• **Dataset entries**
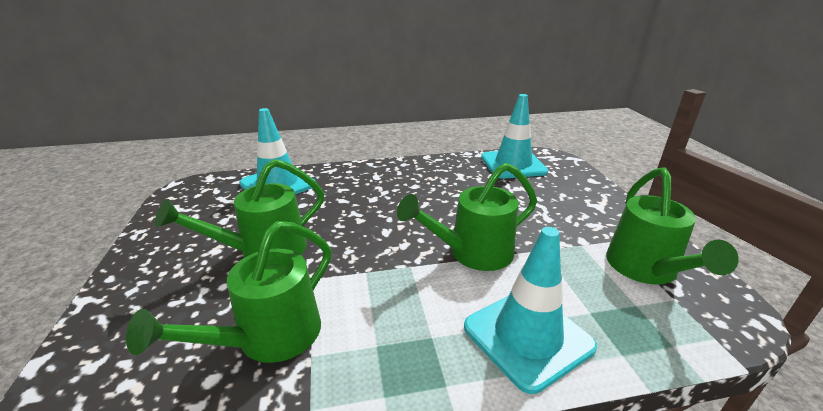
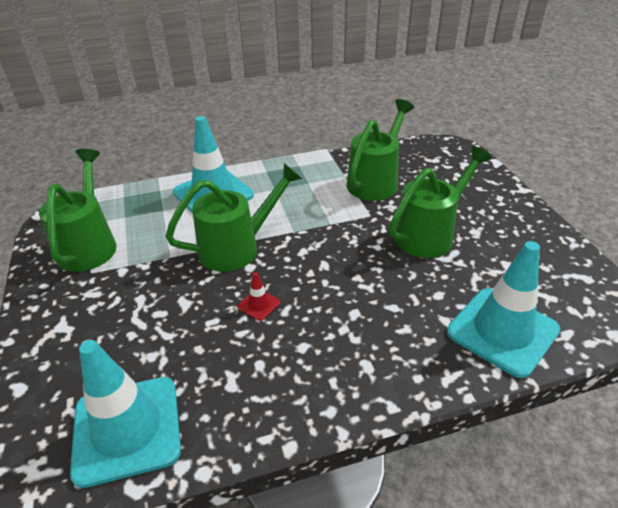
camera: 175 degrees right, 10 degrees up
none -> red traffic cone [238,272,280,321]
---
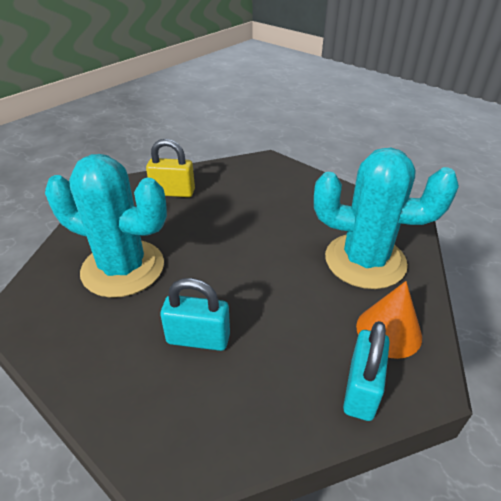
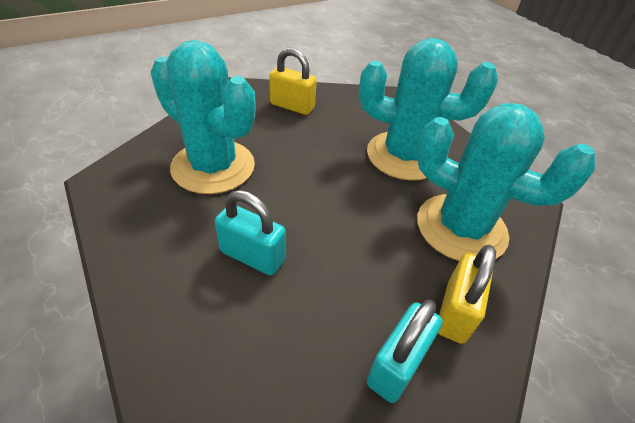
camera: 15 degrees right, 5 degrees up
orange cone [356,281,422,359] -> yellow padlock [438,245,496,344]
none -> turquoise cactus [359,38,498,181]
...
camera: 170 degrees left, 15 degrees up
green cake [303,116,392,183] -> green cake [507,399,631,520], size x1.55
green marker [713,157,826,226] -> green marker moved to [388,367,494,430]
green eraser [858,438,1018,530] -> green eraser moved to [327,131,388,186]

• **Exercise description**
What you give back must be the stretch above, starting at the line with "camera: 15 degrees right, 5 degrees up" and ending at the line with "none -> turquoise cactus [359,38,498,181]", copied exactly.

• **Response to this task**
camera: 15 degrees right, 5 degrees up
orange cone [356,281,422,359] -> yellow padlock [438,245,496,344]
none -> turquoise cactus [359,38,498,181]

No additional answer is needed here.